Extracted records
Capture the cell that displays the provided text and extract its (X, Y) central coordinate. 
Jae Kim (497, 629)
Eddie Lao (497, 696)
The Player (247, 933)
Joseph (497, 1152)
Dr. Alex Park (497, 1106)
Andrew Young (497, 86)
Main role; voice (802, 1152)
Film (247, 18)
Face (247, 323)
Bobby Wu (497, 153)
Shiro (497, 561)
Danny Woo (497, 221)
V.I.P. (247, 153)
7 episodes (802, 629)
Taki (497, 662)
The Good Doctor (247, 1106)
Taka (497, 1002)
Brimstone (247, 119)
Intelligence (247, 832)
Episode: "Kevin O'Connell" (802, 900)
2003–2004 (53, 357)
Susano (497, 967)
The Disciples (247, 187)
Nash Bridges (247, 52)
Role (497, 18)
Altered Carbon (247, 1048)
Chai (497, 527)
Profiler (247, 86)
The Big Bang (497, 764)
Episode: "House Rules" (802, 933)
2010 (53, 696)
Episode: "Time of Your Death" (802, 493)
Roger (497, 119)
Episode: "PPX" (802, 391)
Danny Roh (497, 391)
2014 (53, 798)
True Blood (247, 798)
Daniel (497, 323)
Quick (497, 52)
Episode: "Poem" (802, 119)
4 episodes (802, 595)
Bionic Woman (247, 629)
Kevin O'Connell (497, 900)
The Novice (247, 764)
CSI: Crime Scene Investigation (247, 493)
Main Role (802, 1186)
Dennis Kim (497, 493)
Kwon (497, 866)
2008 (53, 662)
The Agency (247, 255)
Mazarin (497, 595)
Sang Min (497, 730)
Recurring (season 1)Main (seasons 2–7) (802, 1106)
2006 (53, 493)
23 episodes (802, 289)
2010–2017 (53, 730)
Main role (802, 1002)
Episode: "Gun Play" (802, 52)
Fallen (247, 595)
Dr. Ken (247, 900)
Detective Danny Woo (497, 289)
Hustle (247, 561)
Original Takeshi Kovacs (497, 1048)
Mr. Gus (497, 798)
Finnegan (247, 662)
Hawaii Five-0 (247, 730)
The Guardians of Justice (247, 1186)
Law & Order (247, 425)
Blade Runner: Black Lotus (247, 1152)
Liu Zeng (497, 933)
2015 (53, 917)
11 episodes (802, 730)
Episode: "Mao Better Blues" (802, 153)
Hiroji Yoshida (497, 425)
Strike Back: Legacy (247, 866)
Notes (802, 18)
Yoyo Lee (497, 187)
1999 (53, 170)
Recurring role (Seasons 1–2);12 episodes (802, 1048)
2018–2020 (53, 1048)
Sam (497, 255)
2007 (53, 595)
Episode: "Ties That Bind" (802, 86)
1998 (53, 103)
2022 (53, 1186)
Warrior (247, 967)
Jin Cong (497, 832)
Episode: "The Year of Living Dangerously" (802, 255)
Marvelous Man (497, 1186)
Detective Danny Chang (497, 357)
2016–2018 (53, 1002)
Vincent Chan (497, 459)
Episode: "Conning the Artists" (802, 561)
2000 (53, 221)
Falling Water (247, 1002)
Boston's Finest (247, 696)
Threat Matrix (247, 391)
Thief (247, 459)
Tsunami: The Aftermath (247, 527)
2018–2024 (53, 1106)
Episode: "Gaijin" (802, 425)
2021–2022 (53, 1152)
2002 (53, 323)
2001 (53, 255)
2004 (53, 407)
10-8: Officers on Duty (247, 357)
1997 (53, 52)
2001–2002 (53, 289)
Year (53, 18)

...

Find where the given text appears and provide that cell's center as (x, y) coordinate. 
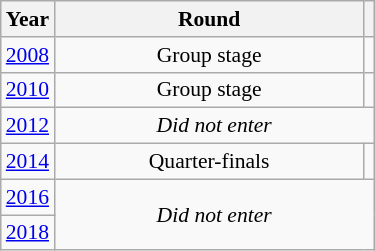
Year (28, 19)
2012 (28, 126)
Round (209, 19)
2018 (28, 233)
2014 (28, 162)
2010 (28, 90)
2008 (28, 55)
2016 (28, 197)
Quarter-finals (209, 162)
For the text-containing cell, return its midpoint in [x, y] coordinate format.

Set problem
Please lay out the lines of the records starting at the line that contains "Find where the" and ending at the line that contains "For the text-containing" as a JSON list of strings, one string per line, with blank lines and pictures left out.

Exercise output
[
  "Find where the given text appears and provide that cell's center as (x, y) coordinate. ",
  "Year (28, 19)",
  "2012 (28, 126)",
  "Round (209, 19)",
  "2018 (28, 233)",
  "2014 (28, 162)",
  "2010 (28, 90)",
  "2008 (28, 55)",
  "2016 (28, 197)",
  "Quarter-finals (209, 162)",
  "For the text-containing cell, return its midpoint in [x, y] coordinate format."
]